_What needs to be done:_ Nothing but the pictures is dropped; write out all the remaining data below exactly.

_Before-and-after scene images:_
○ ○ ○ ○ ○
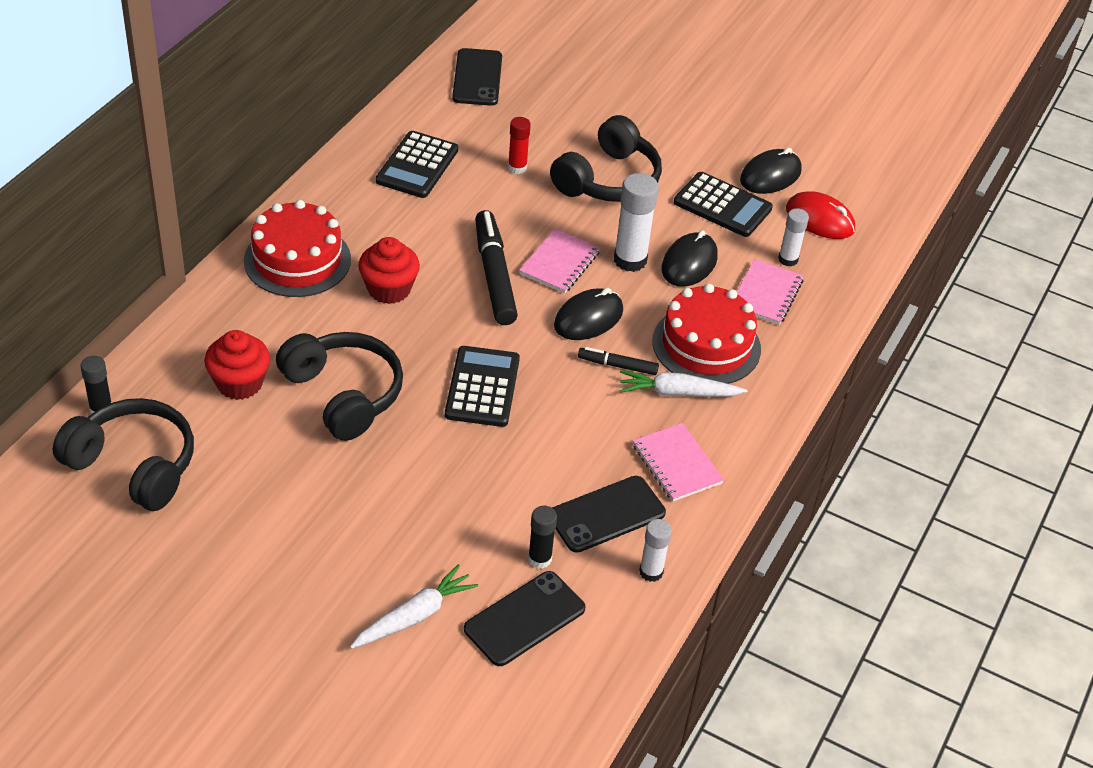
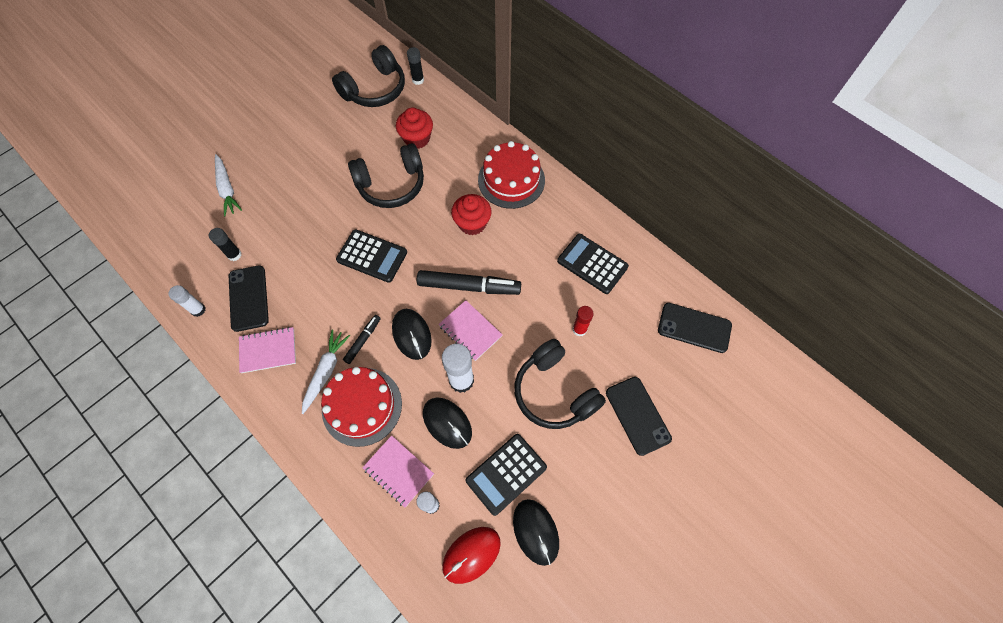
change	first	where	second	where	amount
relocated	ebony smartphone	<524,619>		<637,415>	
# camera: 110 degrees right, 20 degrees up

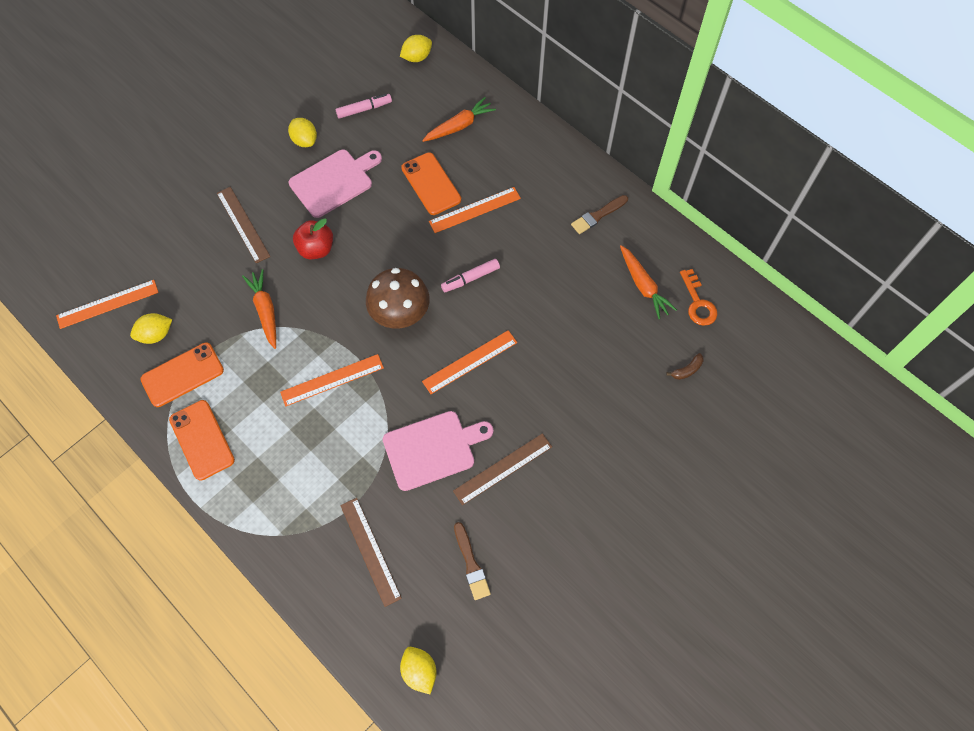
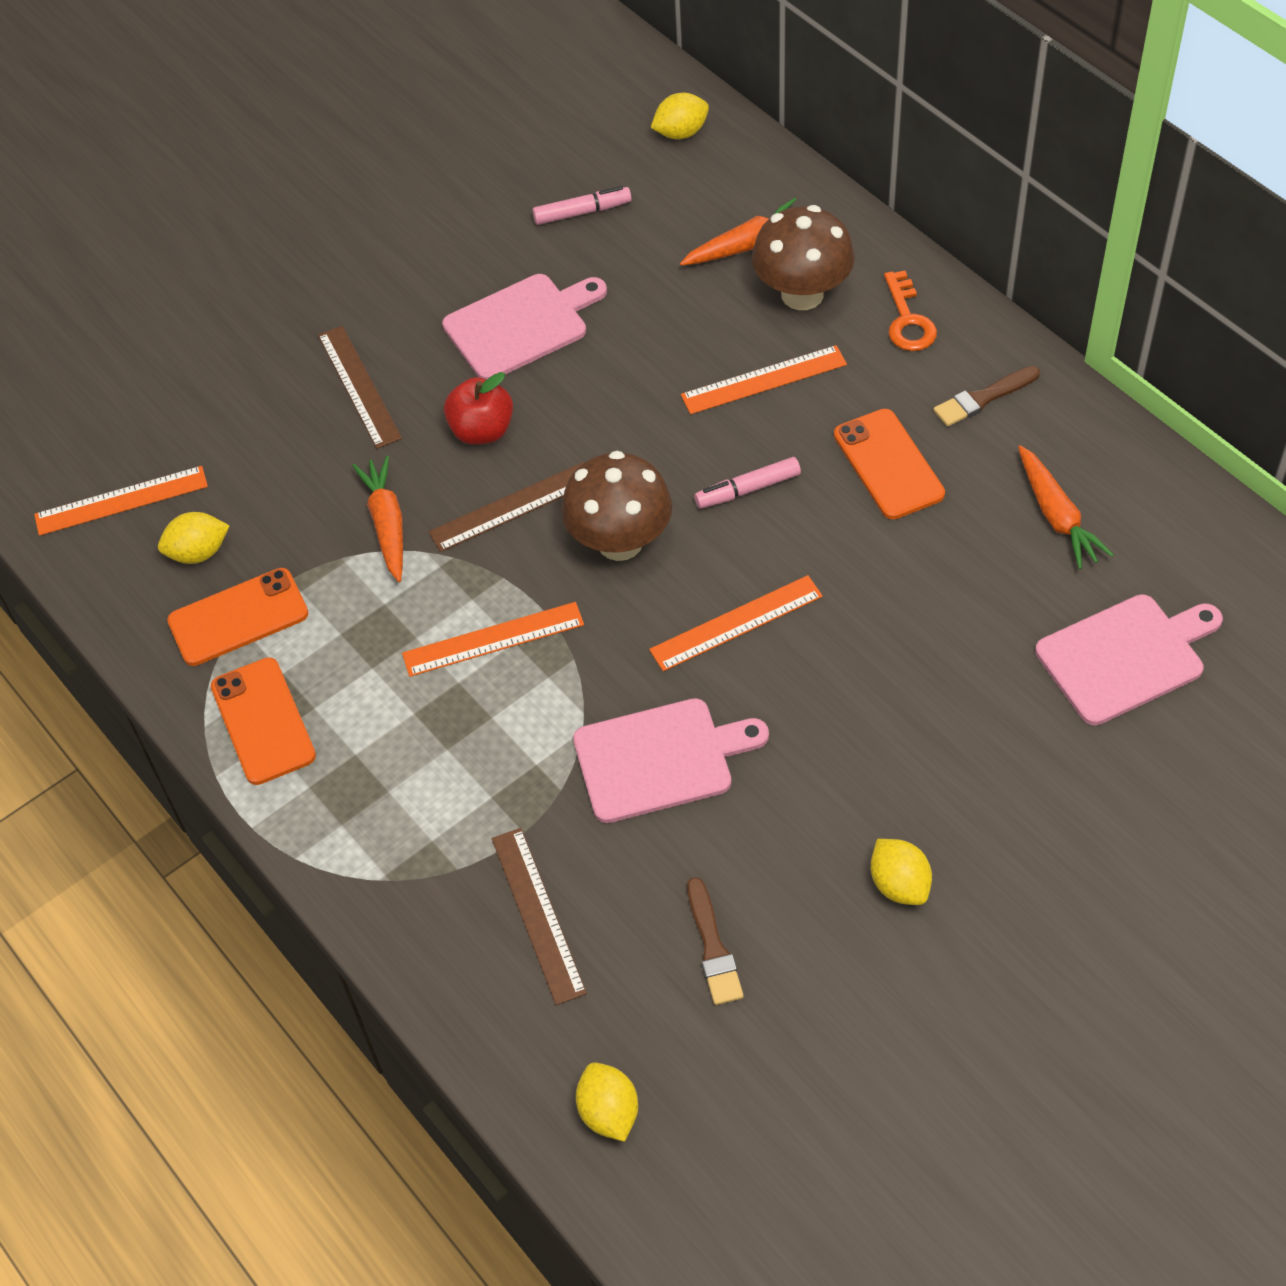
change	first	where	second	where	amount
relocated	dark brown measuring stick	<503,469>		<513,507>	
appeared			dark brown mushroom	<802,294>	
relocated	bright orange smartphone	<431,184>		<888,464>	
relocated	golden citrus fruit	<305,141>		<899,884>	
relocated	bright orange latchkey	<698,303>		<907,320>	
exchanged	dark brown toy banana	<687,370>	rosy cutting board	<1125,657>	
# camera: 10 degrees right, 10 degrees down

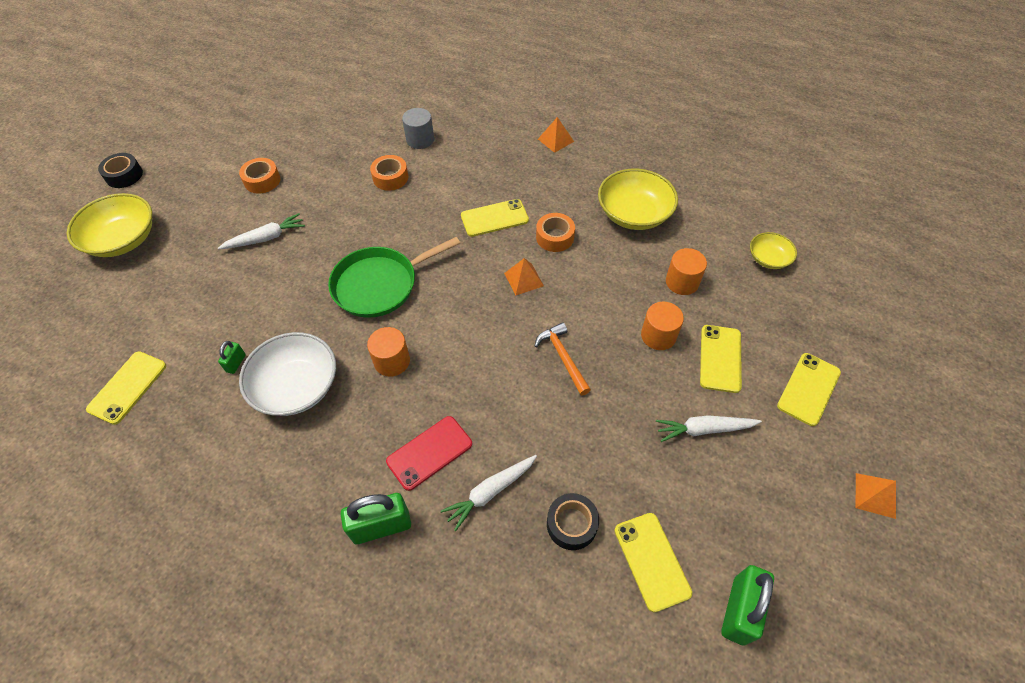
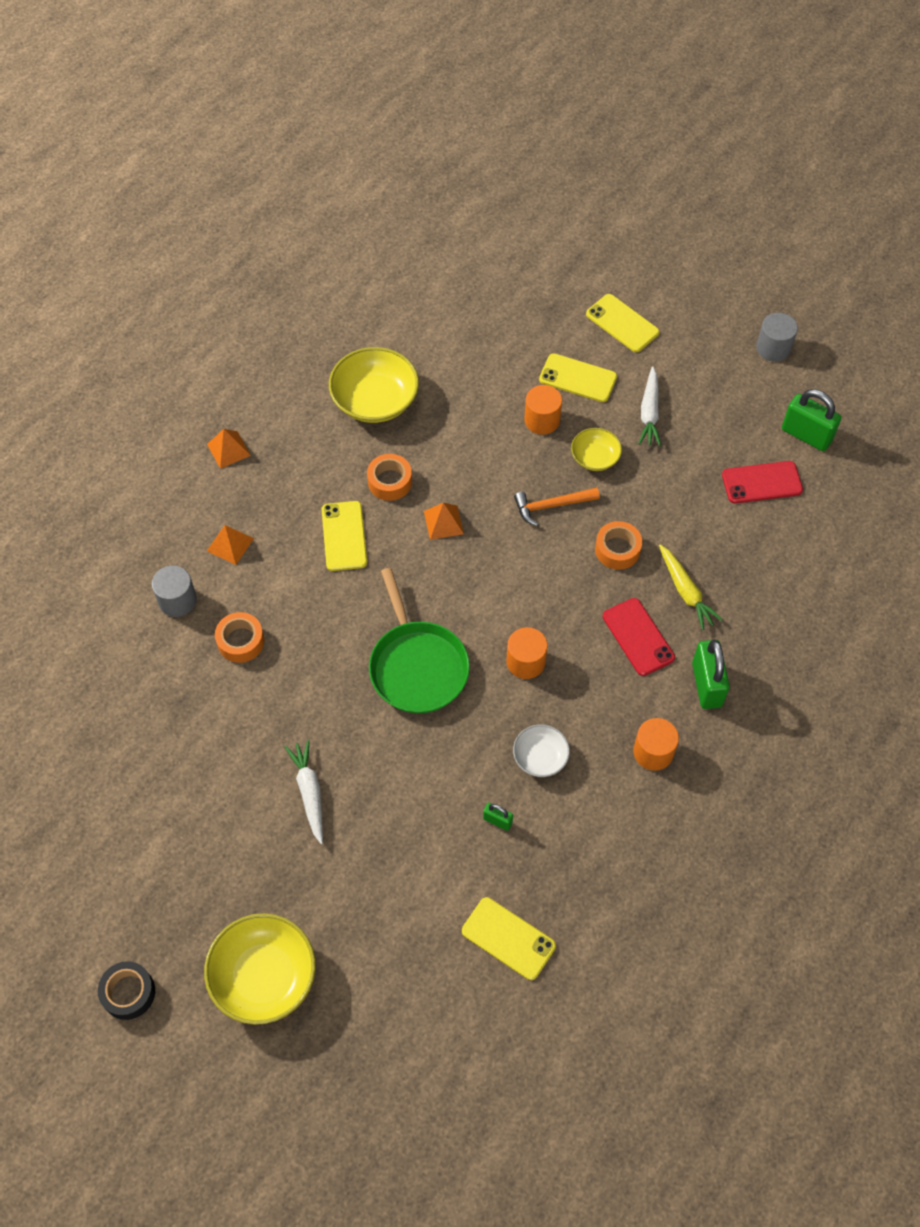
change	first	where	second	where	amount
relocated	bright orange pyramid	<875,495>		<230,544>	
size	white bowl	<296,386>		<540,757>	x0.55
relocated	golden bowl	<768,259>		<595,457>	
relocated	bright orange tape	<262,180>		<617,549>	
relocated	bright orange cylinder	<682,282>		<653,752>	
colour	white carrot	<490,492>	golden carrot	<685,591>	
colour	golden smartphone	<652,561>	red smartphone	<762,482>	
appeared			grey cylinder	<773,348>	
missing	ebony tape	<571,524>			
# camera: 80 degrees left, 5 degrees up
○ ○ ○ ○ ○
_Reply to the exercise:_
change	first	where	second	where	amount
relocated	ebony smartphone	<524,619>		<637,415>	
# camera: 110 degrees right, 20 degrees up

change	first	where	second	where	amount
relocated	dark brown measuring stick	<503,469>		<513,507>	
appeared			dark brown mushroom	<802,294>	
relocated	bright orange smartphone	<431,184>		<888,464>	
relocated	golden citrus fruit	<305,141>		<899,884>	
relocated	bright orange latchkey	<698,303>		<907,320>	
exchanged	dark brown toy banana	<687,370>	rosy cutting board	<1125,657>	
# camera: 10 degrees right, 10 degrees down

change	first	where	second	where	amount
relocated	bright orange pyramid	<875,495>		<230,544>	
size	white bowl	<296,386>		<540,757>	x0.55
relocated	golden bowl	<768,259>		<595,457>	
relocated	bright orange tape	<262,180>		<617,549>	
relocated	bright orange cylinder	<682,282>		<653,752>	
colour	white carrot	<490,492>	golden carrot	<685,591>	
colour	golden smartphone	<652,561>	red smartphone	<762,482>	
appeared			grey cylinder	<773,348>	
missing	ebony tape	<571,524>			
# camera: 80 degrees left, 5 degrees up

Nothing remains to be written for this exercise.